**PROBLEM TO WORK ON:** Nothing in the records may be altered, and no picture may be included. Restate them in full.

[[ DATASET RECORDS open ]]

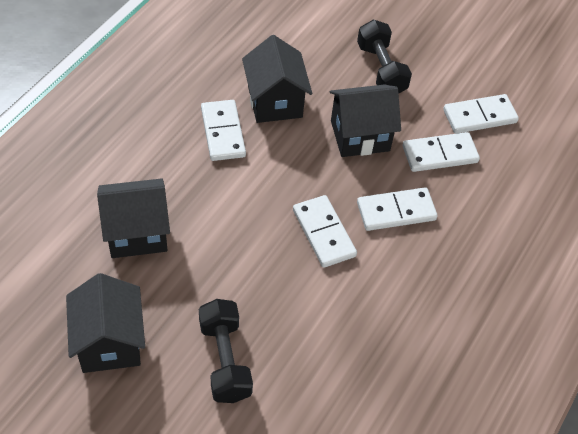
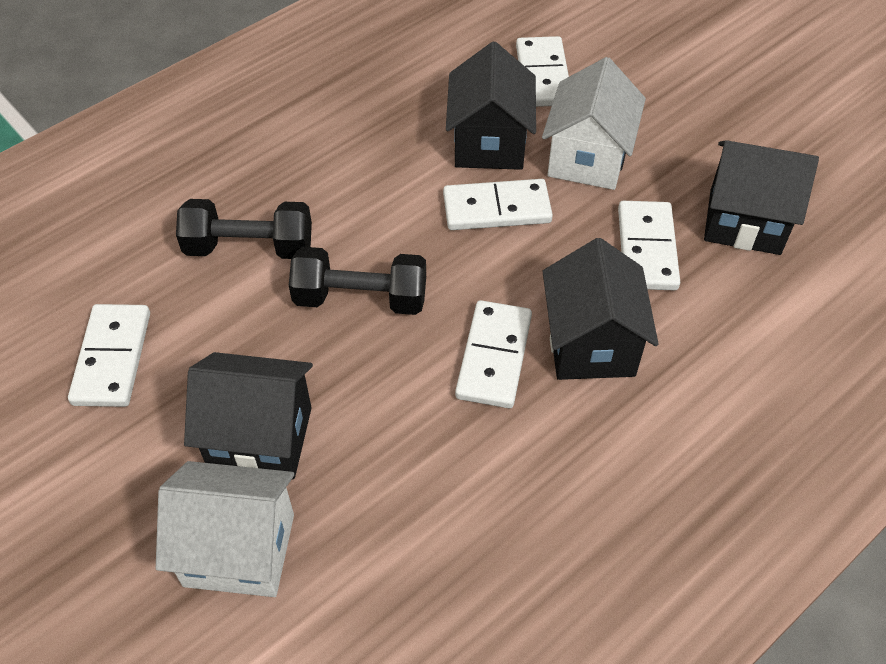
white house: 0 -> 2

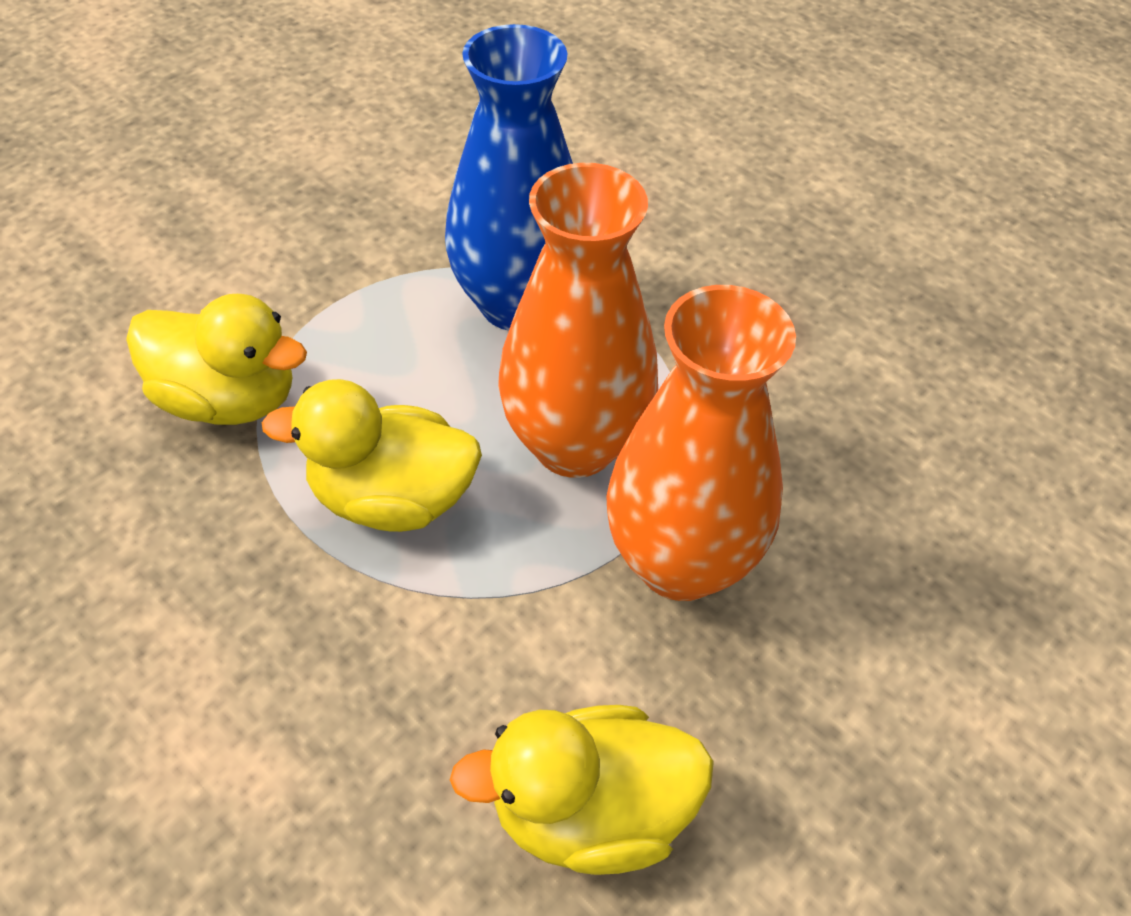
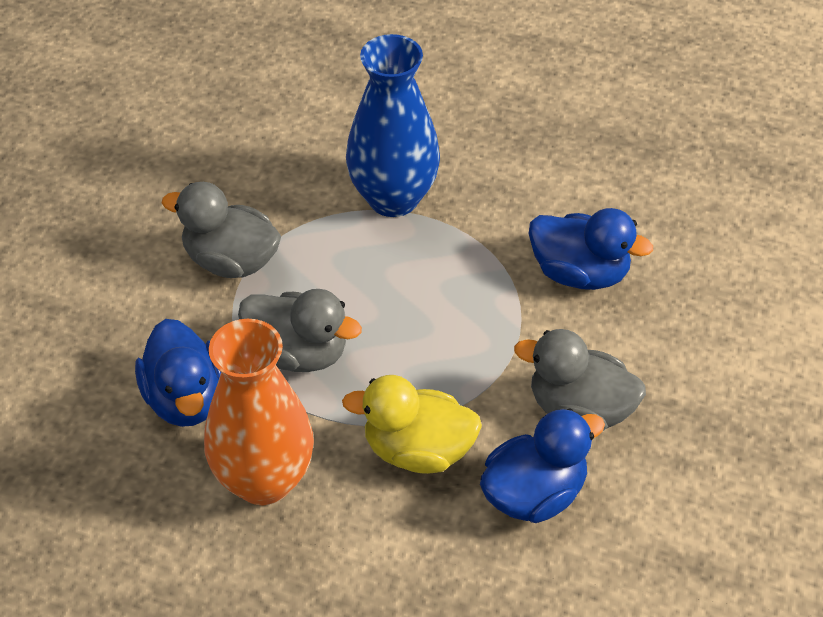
blue duck: 0 -> 3
grey duck: 0 -> 3
orange vase: 2 -> 1
yellow duck: 3 -> 1

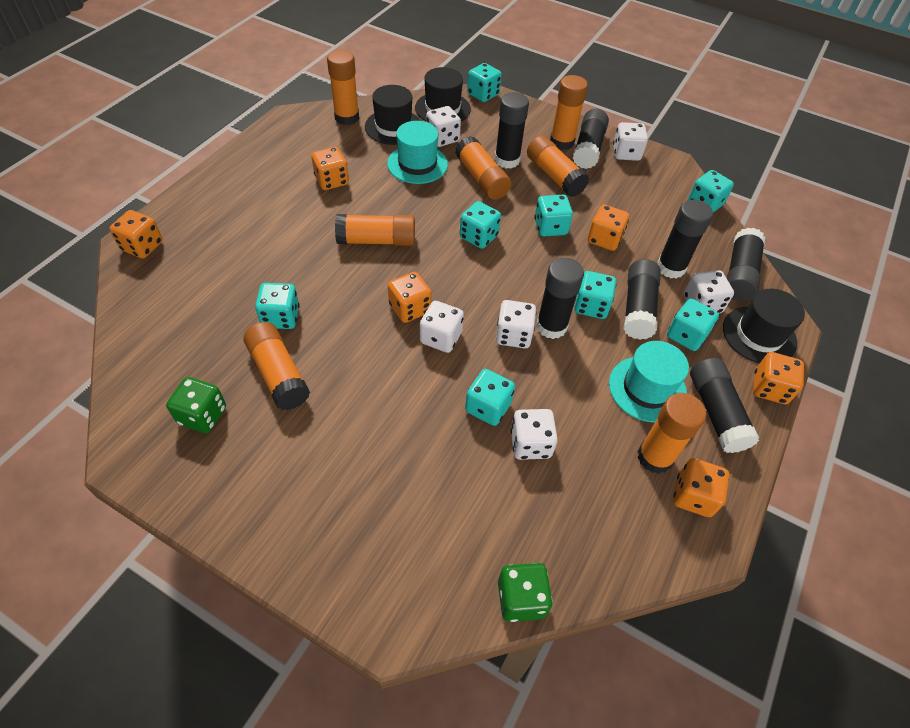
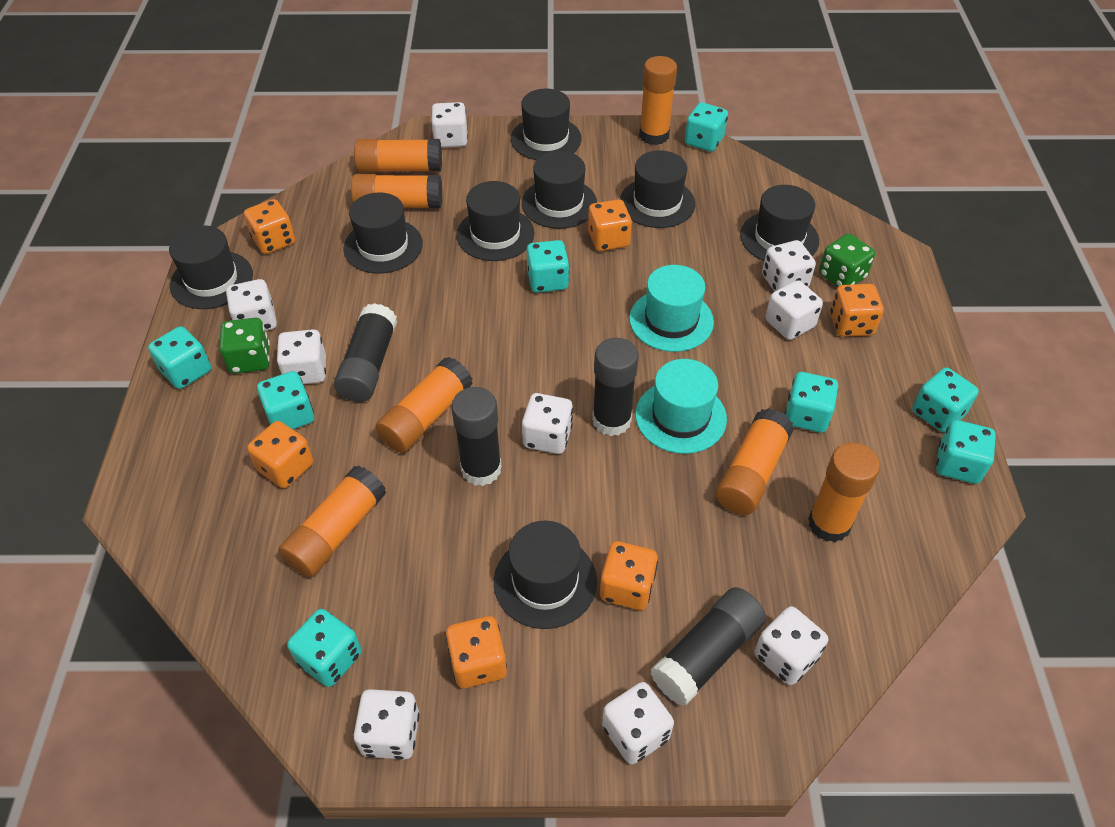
black glue stick: 7 -> 4
black hat: 3 -> 8
white dice: 6 -> 9

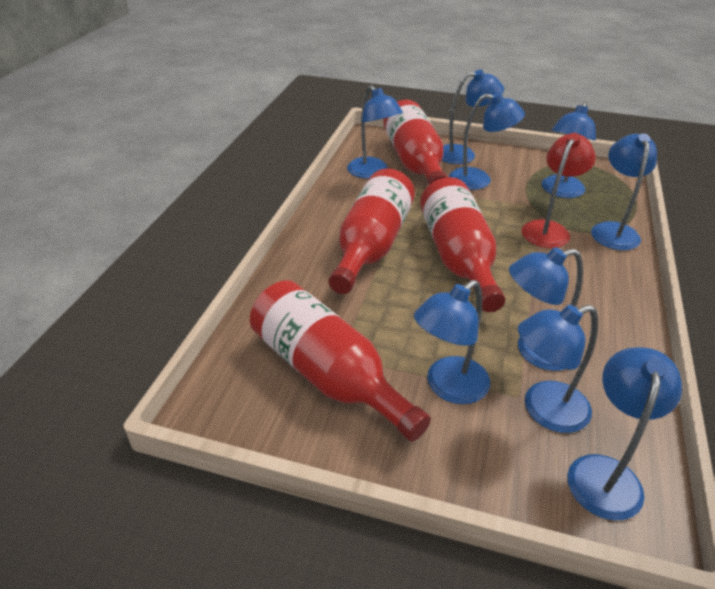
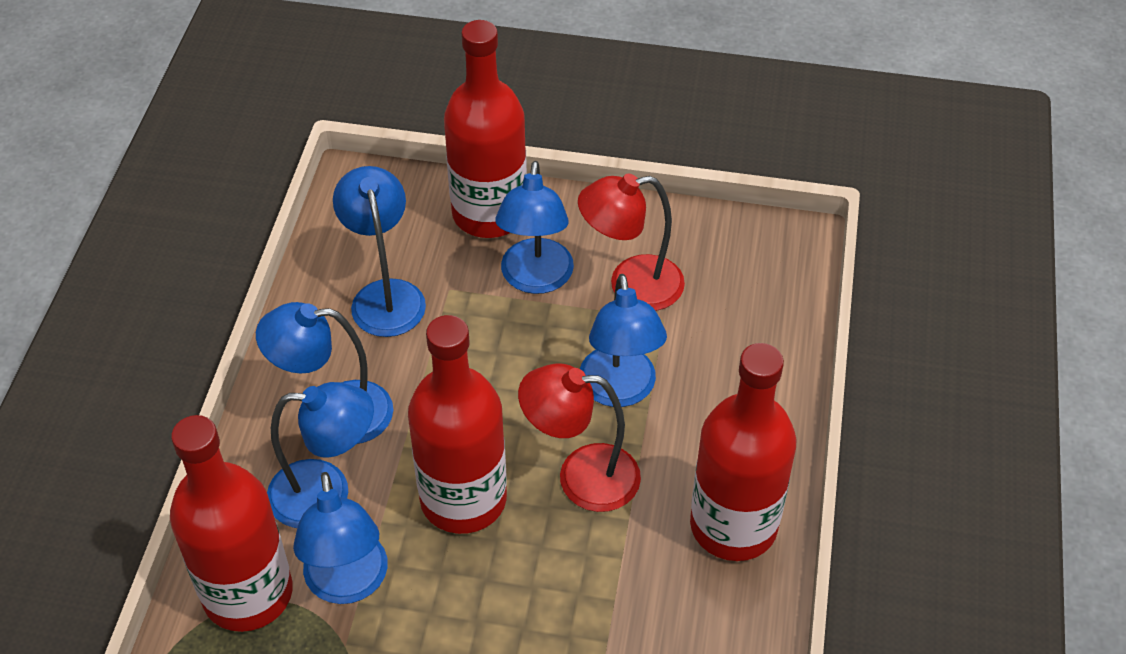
blue lamp: 9 -> 6
red lamp: 1 -> 2

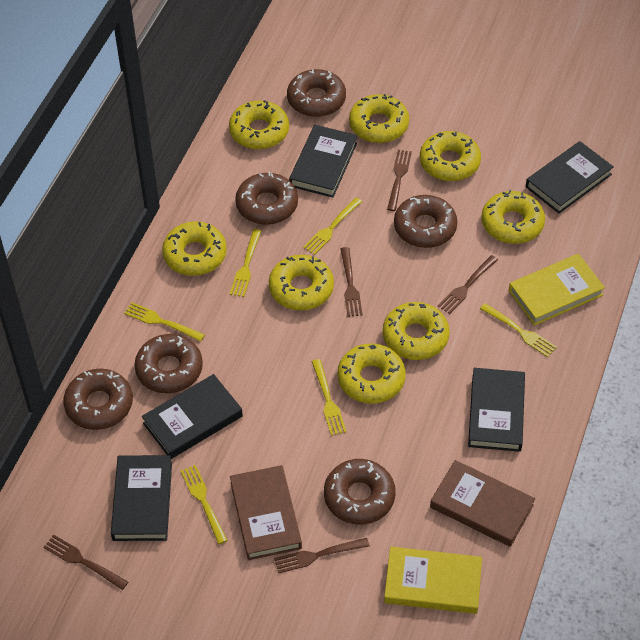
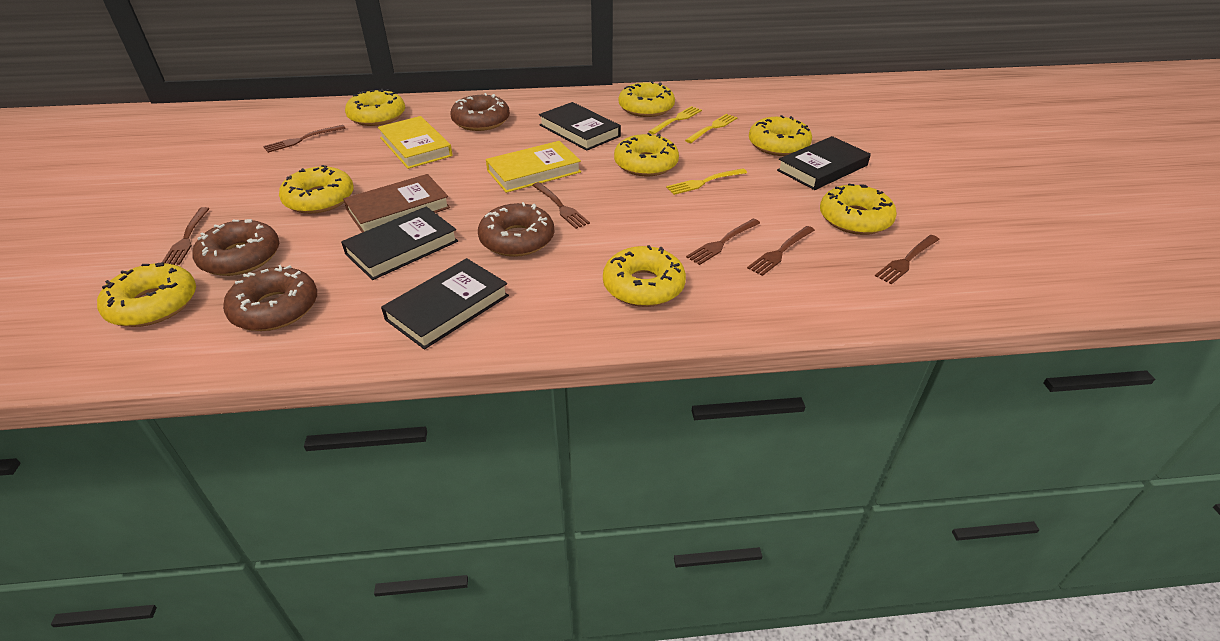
black book: 5 -> 4
brown book: 2 -> 1
brown donut: 6 -> 4
brown fork: 5 -> 6
yellow fork: 6 -> 3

[[ DATASET RECORDS closed ]]

**OUTPUT OF THE EXERCISE:**
white house: 0 -> 2

blue duck: 0 -> 3
grey duck: 0 -> 3
orange vase: 2 -> 1
yellow duck: 3 -> 1

black glue stick: 7 -> 4
black hat: 3 -> 8
white dice: 6 -> 9

blue lamp: 9 -> 6
red lamp: 1 -> 2

black book: 5 -> 4
brown book: 2 -> 1
brown donut: 6 -> 4
brown fork: 5 -> 6
yellow fork: 6 -> 3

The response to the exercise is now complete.